■ **Exercise objective**:
Reproduce the entries that follow precisely, setting aside any images.
___ Records supplied
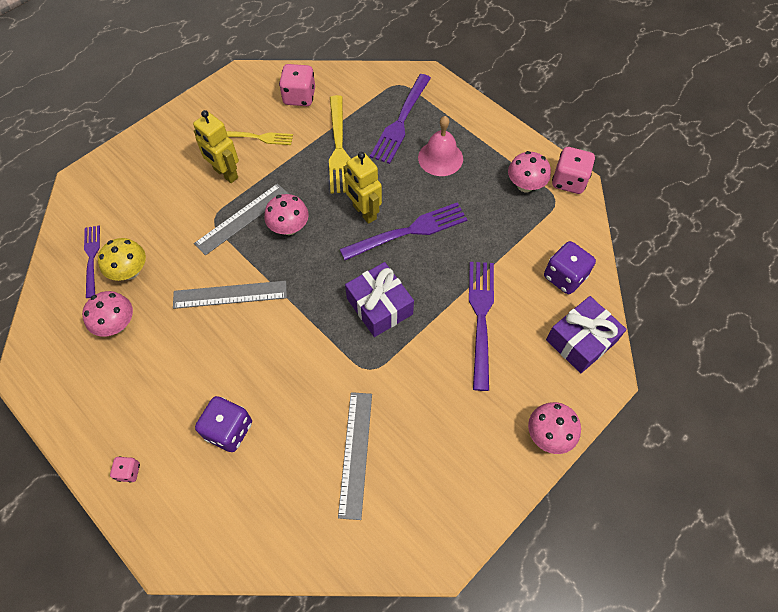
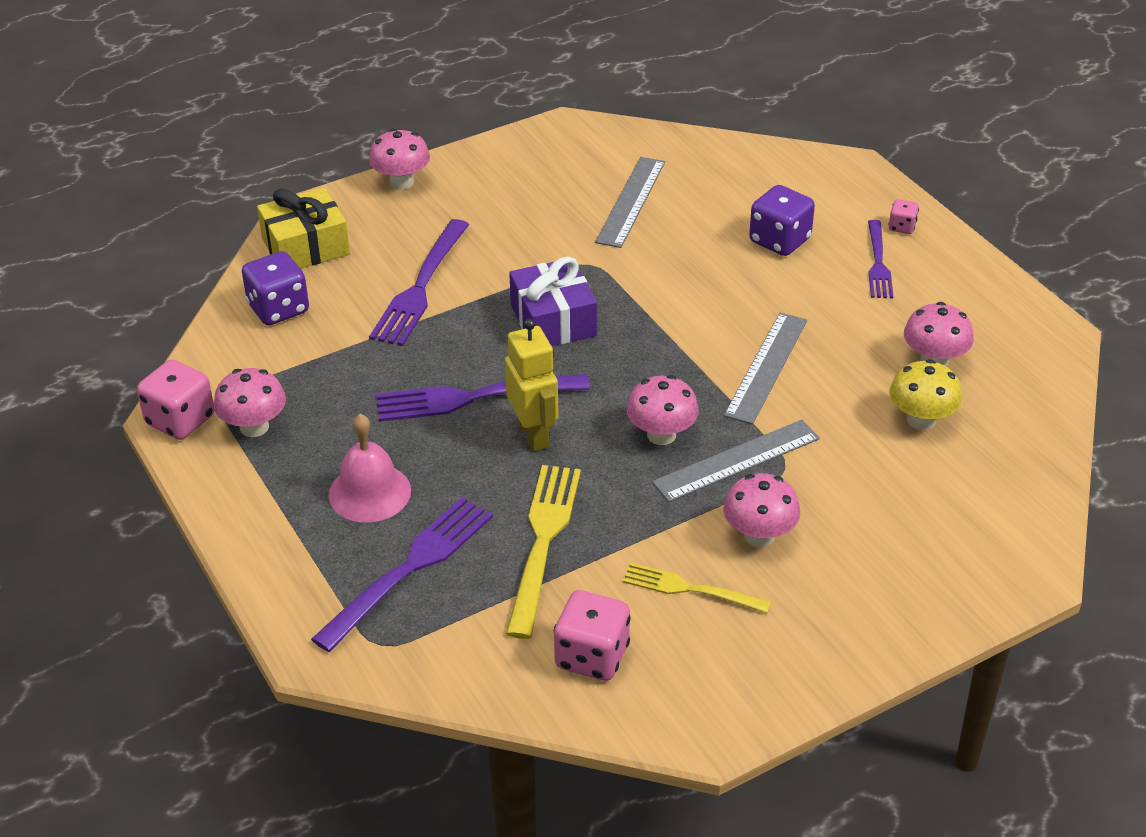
camera: 165 degrees left, 20 degrees down
(92, 258) = (986, 447): purple fork -> purple fork (878, 263)
(225, 174) = (759, 535): yellow robot -> pink mushroom
(230, 295) = (766, 367): grey ruler -> grey ruler turned 75 degrees counterclockwise
(581, 341) = (305, 247): purple gift -> yellow gift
______
■ **Answer area**:
camera: 165 degrees left, 20 degrees down
(92, 258) = (986, 447): purple fork -> purple fork (878, 263)
(225, 174) = (759, 535): yellow robot -> pink mushroom
(230, 295) = (766, 367): grey ruler -> grey ruler turned 75 degrees counterclockwise
(581, 341) = (305, 247): purple gift -> yellow gift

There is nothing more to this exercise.